### Required work
Once the line containing "(726, 195) = (512, 218): orange" is found in the records below, return it and each following line exactly, up to and including the line containing "(847, 184) = (659, 162): orange", and nothing else.

### Supplied records
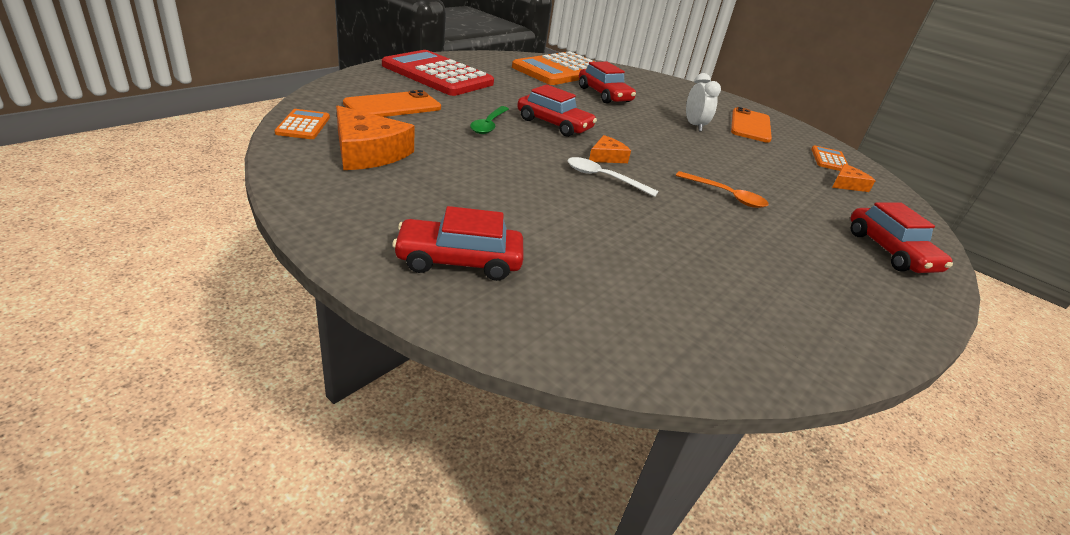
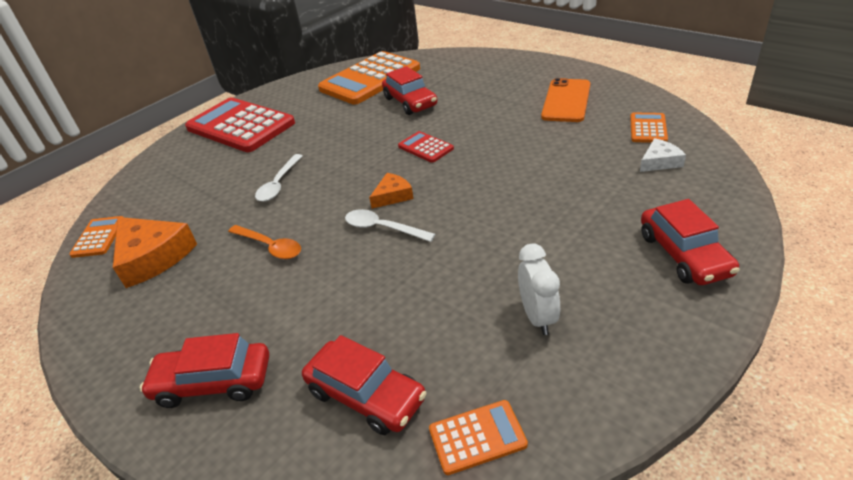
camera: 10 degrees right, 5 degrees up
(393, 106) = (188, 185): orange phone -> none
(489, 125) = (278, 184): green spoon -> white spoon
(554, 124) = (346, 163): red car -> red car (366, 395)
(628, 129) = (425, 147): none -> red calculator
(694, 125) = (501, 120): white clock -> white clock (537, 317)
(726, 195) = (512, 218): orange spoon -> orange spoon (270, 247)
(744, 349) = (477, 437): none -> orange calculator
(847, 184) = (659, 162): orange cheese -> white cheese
==
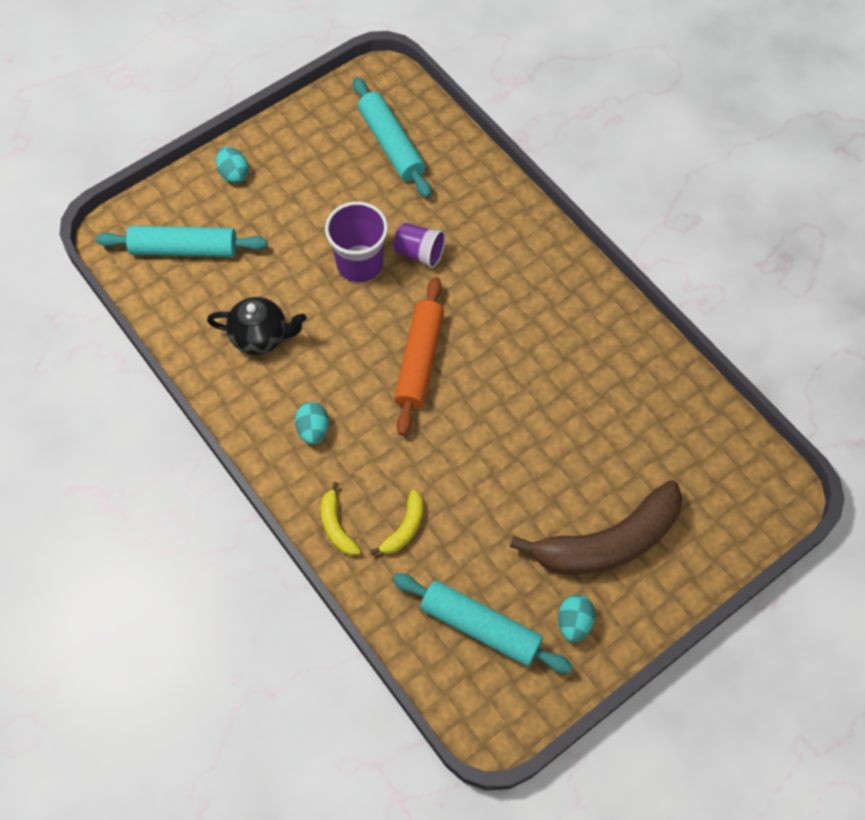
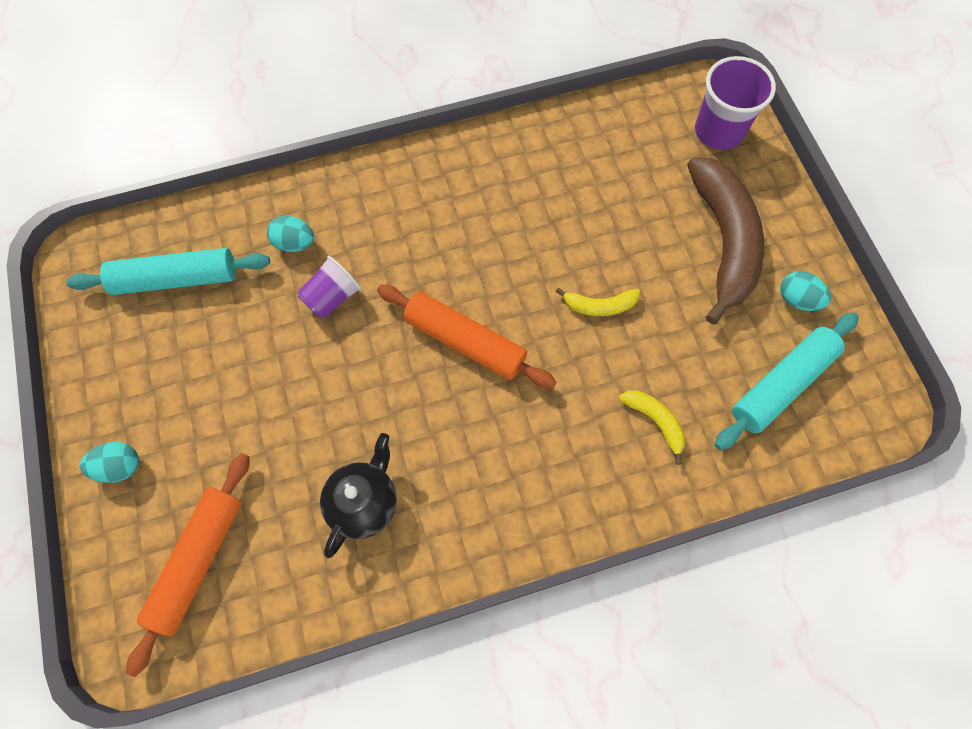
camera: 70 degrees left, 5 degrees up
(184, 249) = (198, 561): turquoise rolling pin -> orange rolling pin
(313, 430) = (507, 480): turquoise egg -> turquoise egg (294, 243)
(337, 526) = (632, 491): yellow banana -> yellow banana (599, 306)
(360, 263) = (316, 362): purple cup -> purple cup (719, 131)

### Answer for this exercise
(726, 195) = (512, 218): orange spoon -> orange spoon (270, 247)
(744, 349) = (477, 437): none -> orange calculator
(847, 184) = (659, 162): orange cheese -> white cheese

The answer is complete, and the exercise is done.